Exactly reproduce the lines from the one containing "blue circle: (126, 166)" through the last line of the data, both ends included, leaving out pictures.

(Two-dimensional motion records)

========================================

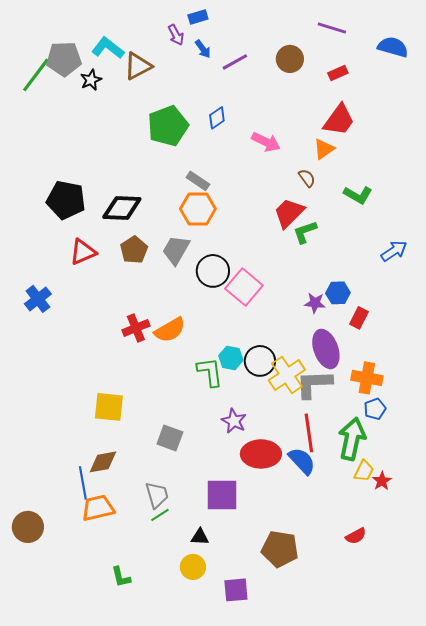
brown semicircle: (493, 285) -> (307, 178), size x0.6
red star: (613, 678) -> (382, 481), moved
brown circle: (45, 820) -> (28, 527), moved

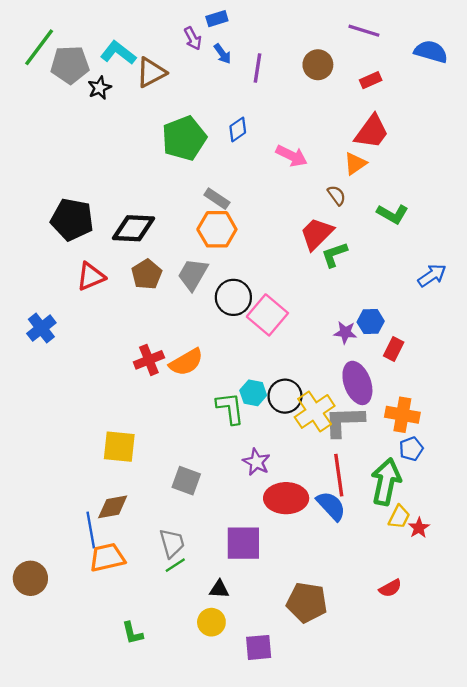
purple line: (235, 62) -> (258, 68), turned -52
green line: (36, 75) -> (39, 47), moved

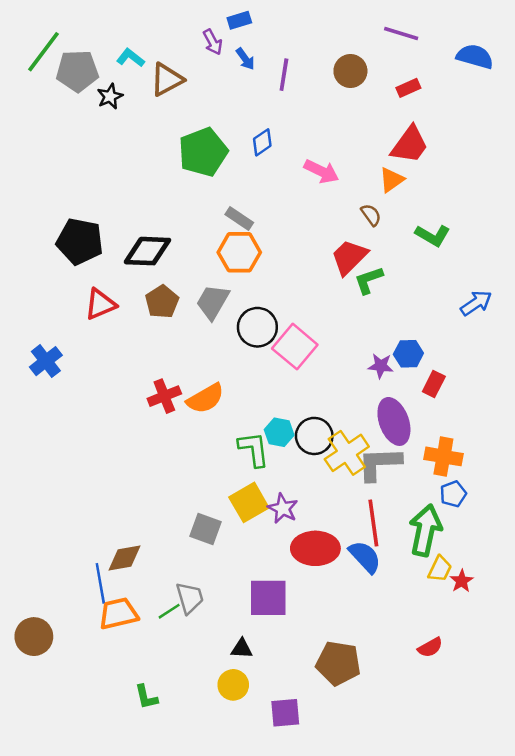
cyan L-shape: (118, 53) -> (131, 58), size x0.7
yellow square: (119, 447) -> (249, 502), moved, turned -36
green line: (175, 565) -> (169, 611), moved

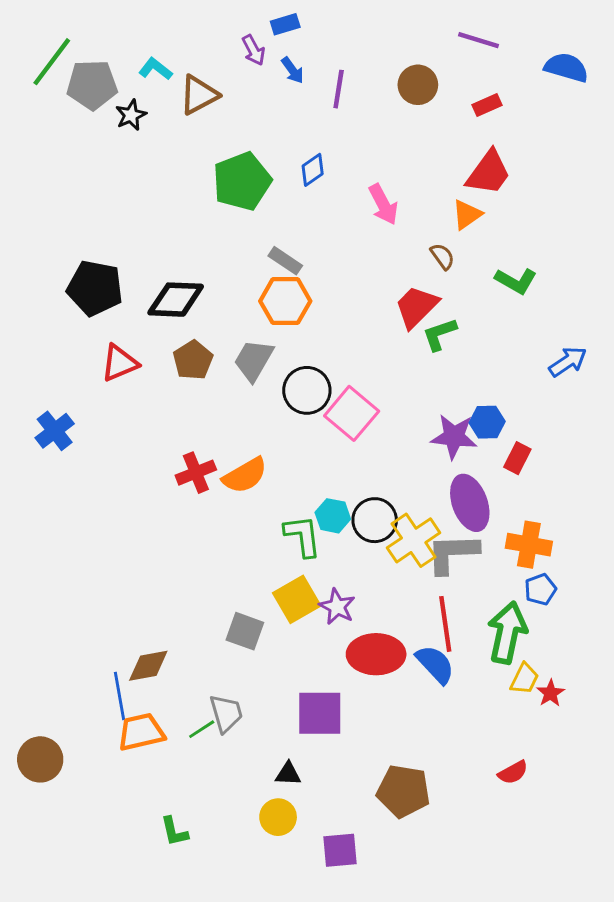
pink arrow: (321, 171) -> (383, 204), turned 36
purple star: (381, 366) -> (454, 437), size x1.5

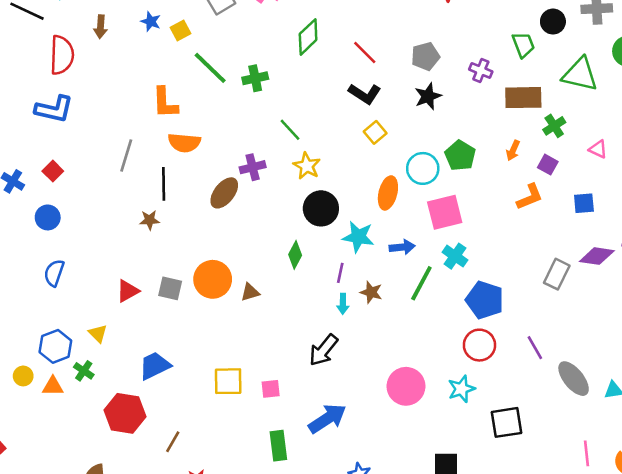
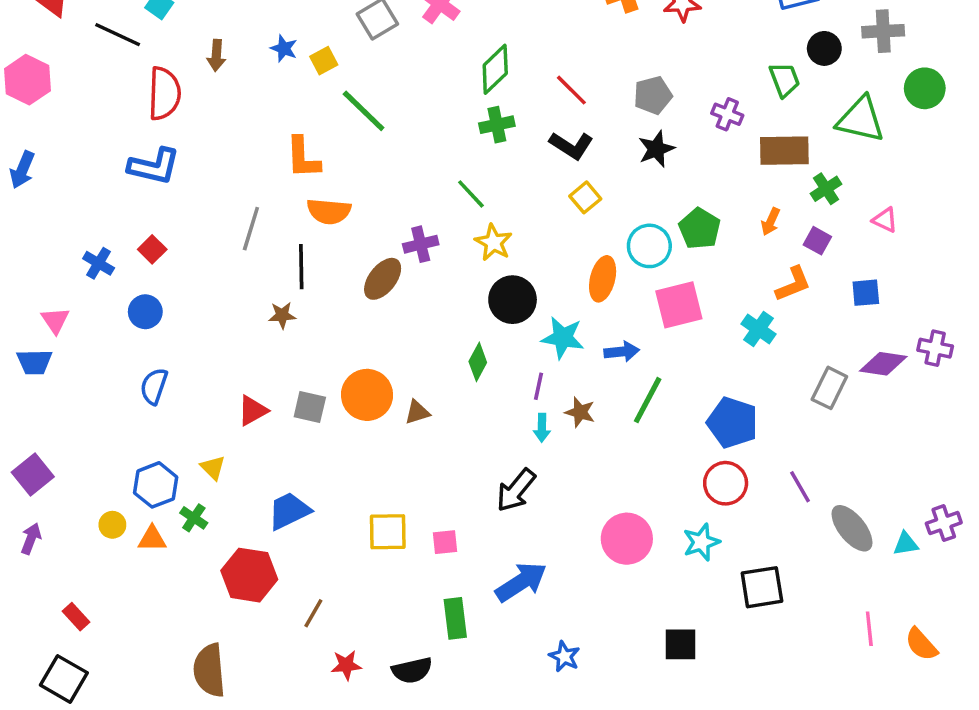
green cross: (255, 78) -> (497, 125), moved
cyan cross: (455, 256) -> (758, 329), moved

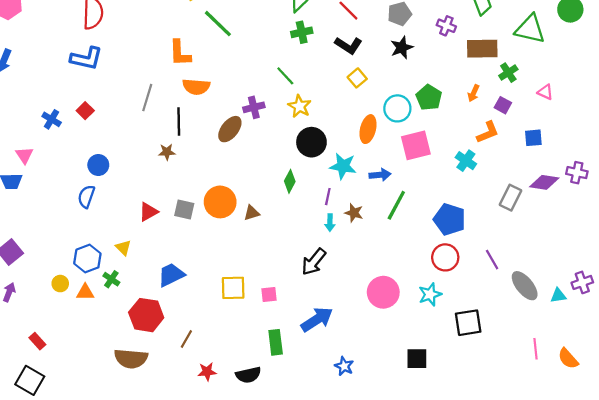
blue circle: (145, 312) -> (98, 165), moved
brown semicircle: (209, 670) -> (131, 359), moved, turned -80

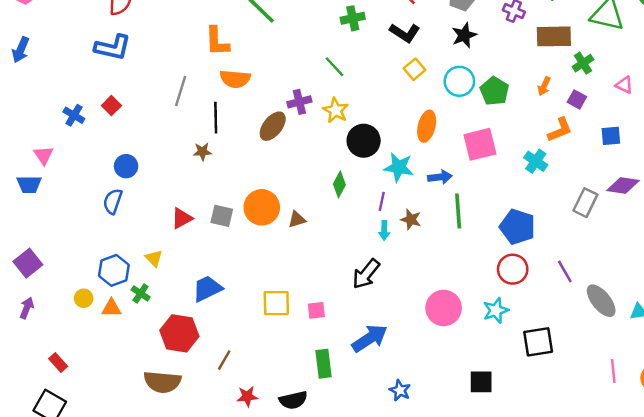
yellow star: (300, 106) -> (336, 110), moved
cyan circle: (397, 108) -> (459, 81), moved
green line: (396, 205) -> (458, 211), turned -32

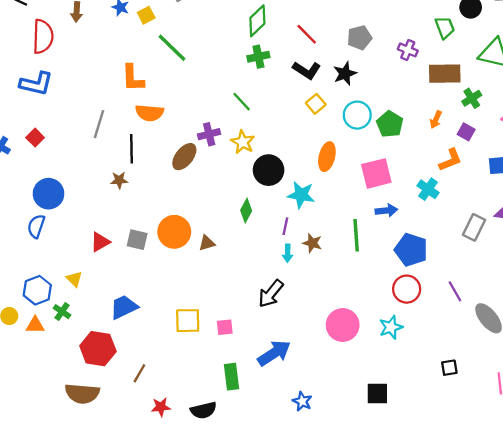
black star: (464, 35) -> (345, 74), moved
blue circle: (126, 166) -> (49, 194), size x1.4
blue arrow: (440, 177) -> (386, 211), moved
black square: (538, 342) -> (449, 368), moved, size x0.6

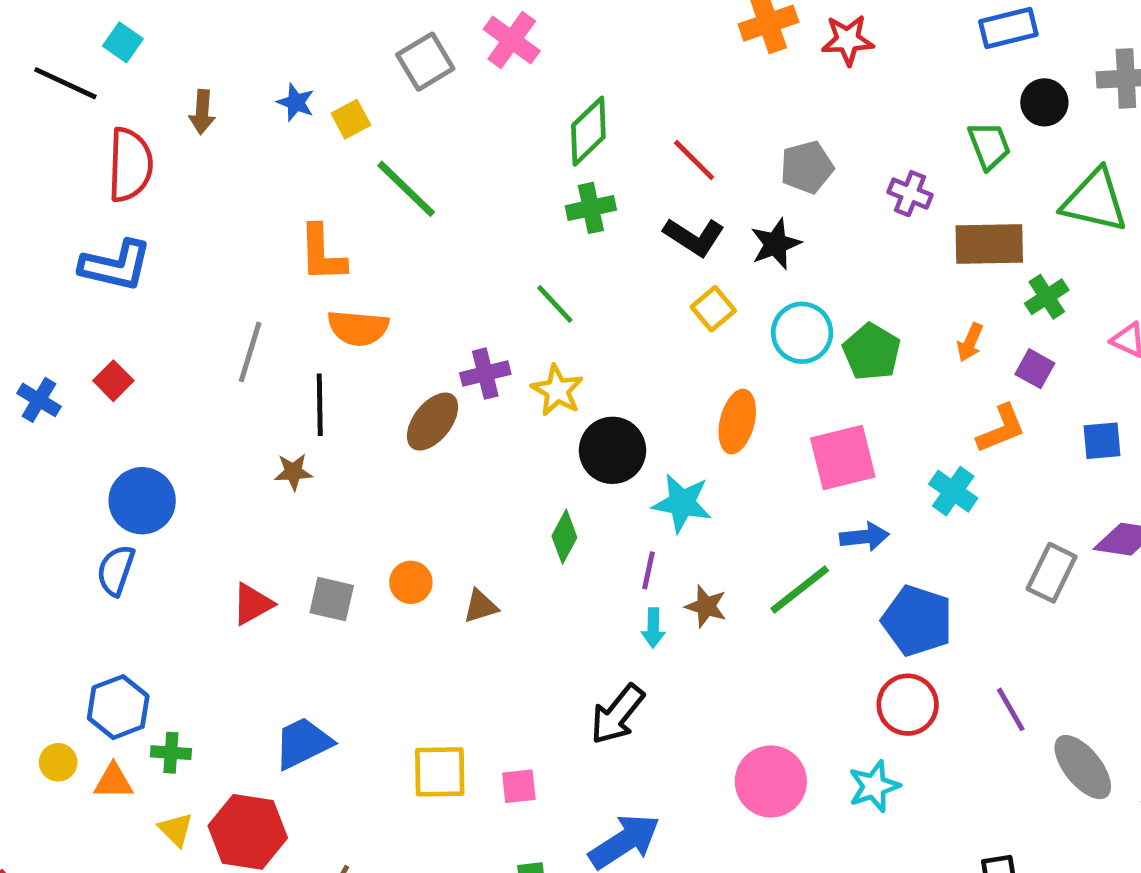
orange circle: (174, 232) -> (411, 582), size x0.6
green line: (356, 235) -> (800, 589), turned 56
yellow triangle: (74, 279) -> (176, 829), moved
green cross: (62, 312) -> (171, 753), turned -30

========================================

● **TASK ANSWER**:
blue circle: (126, 166) -> (49, 194), size x1.4
blue arrow: (440, 177) -> (386, 211), moved
black square: (538, 342) -> (449, 368), moved, size x0.6

orange circle: (174, 232) -> (411, 582), size x0.6
green line: (356, 235) -> (800, 589), turned 56
yellow triangle: (74, 279) -> (176, 829), moved
green cross: (62, 312) -> (171, 753), turned -30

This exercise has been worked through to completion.